### Entries taken from a collection
· · ·

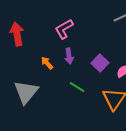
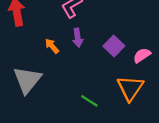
green line: (77, 87) -> (89, 101), moved

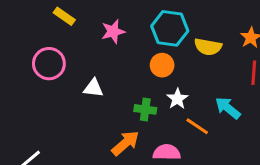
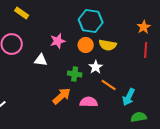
pink star: (113, 32) -> (58, 41), moved
yellow semicircle: (208, 47) -> (108, 45), moved
cyan arrow: (228, 108) -> (129, 97), moved, turned -102

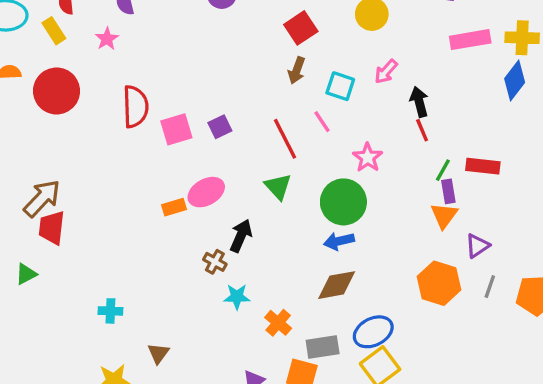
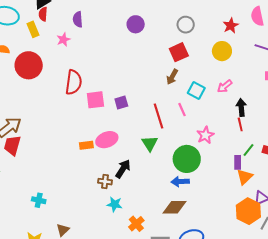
purple rectangle: (448, 191) -> (238, 162), moved
brown cross: (215, 262) -> (105, 182), turned -32
orange hexagon: (439, 283) -> (248, 211), moved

· · ·

From the line containing "purple rectangle: (448, 191)" to the final line of the entries, print every line exactly and nothing else.

purple rectangle: (448, 191) -> (238, 162), moved
brown cross: (215, 262) -> (105, 182), turned -32
orange hexagon: (439, 283) -> (248, 211), moved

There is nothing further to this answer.